(Records drawn from a dataset)
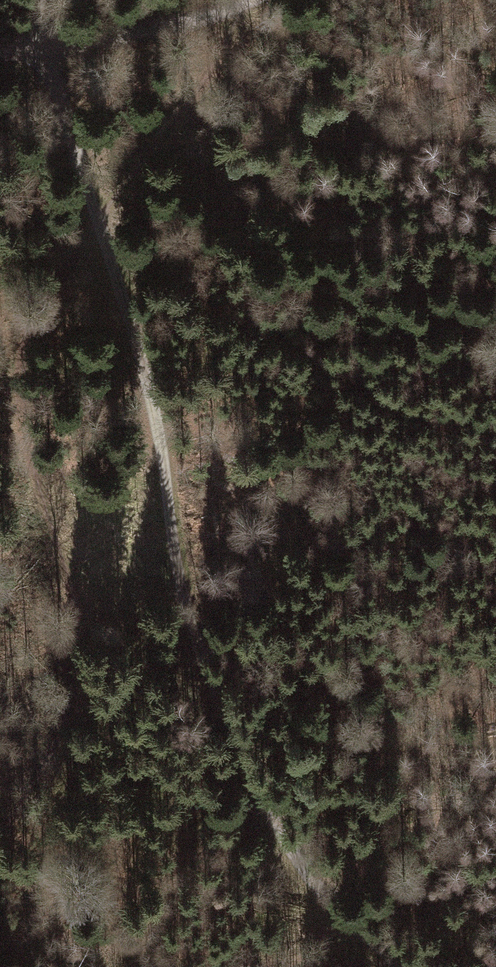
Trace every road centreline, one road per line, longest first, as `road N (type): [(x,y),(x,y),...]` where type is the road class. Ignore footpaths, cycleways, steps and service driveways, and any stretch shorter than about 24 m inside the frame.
road 1 (track): [(245,0),(33,333),(21,400),(32,478),(87,654),(40,771),(0,840)]
road 2 (track): [(141,398),(256,774),(304,874),(405,966)]
road 3 (track): [(141,398),(45,43),(46,0)]
road 4 (track): [(251,0),(123,34),(0,49)]

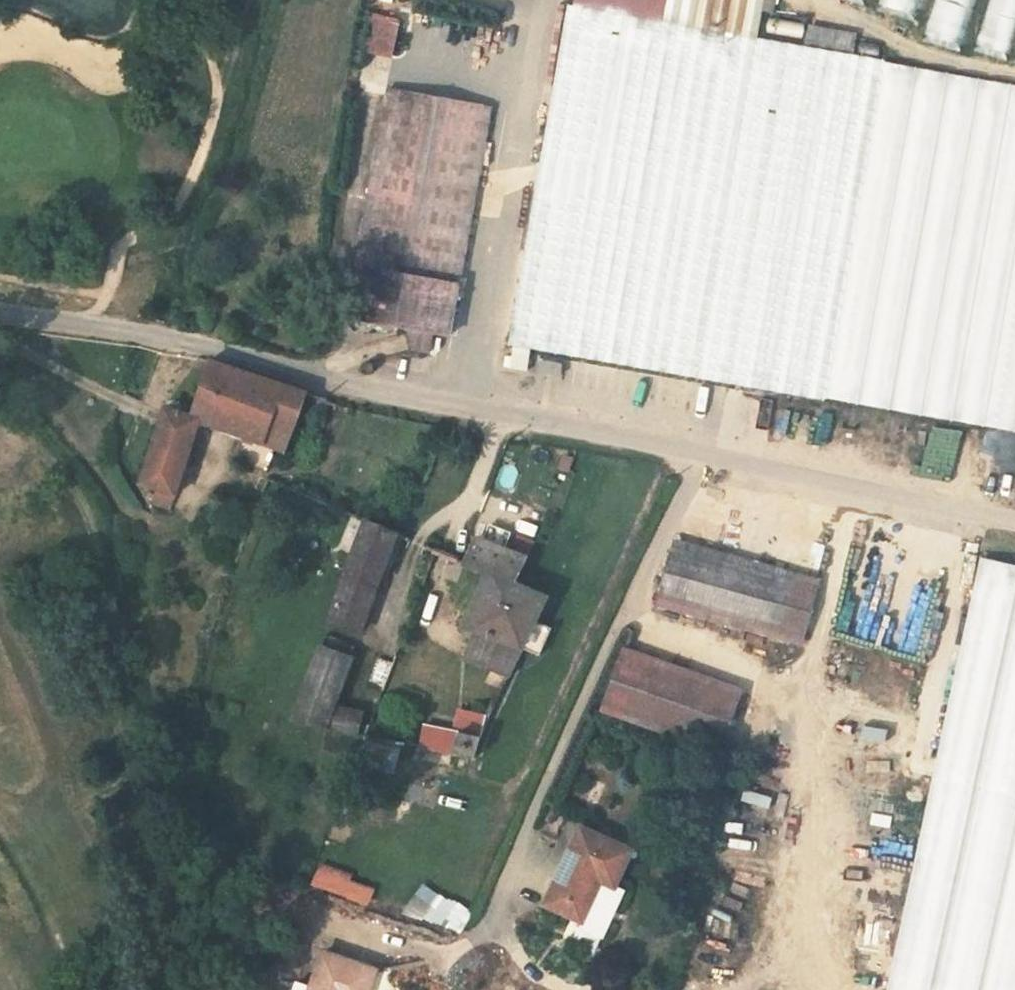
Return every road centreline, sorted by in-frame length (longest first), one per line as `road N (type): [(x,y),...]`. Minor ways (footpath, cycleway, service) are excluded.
road 1 (unclassified): [(189,343),(326,381),(1014,523)]
road 2 (residential): [(0,313),(189,343)]

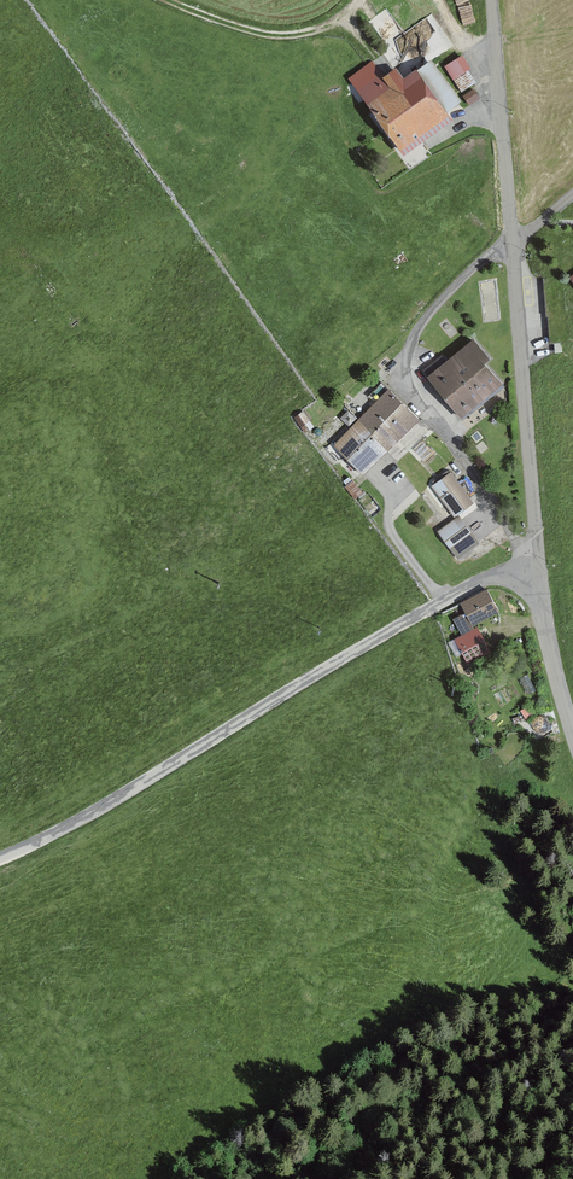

## ABOUT THIS EXERCISE:
After removing the pictures, repeat the remaining records exactly.

## RESPONSE TO THE EXERCISE:
Trace every road centreline, one road per line, longest first, as `road N (type): [(x,y),(x,y),...]` where type is the road class. Ignore footpaths, cycleways, steps and service driveways, and any stretch shorter than about 24 m inside the frame.
road 1 (track): [(245,0),(33,333),(21,400),(32,478),(87,654),(40,771),(0,840)]
road 2 (track): [(141,398),(256,774),(304,874),(405,966)]
road 3 (track): [(141,398),(45,43),(46,0)]
road 4 (track): [(251,0),(123,34),(0,49)]

Return every road centreline, sorted by in-frame length (longest first), one per line as `road N (type): [(x,y),...]`. Minor ways (footpath, cycleway, service) are excluded.
road 1 (unclassified): [(189,343),(326,381),(1014,523)]
road 2 (residential): [(0,313),(189,343)]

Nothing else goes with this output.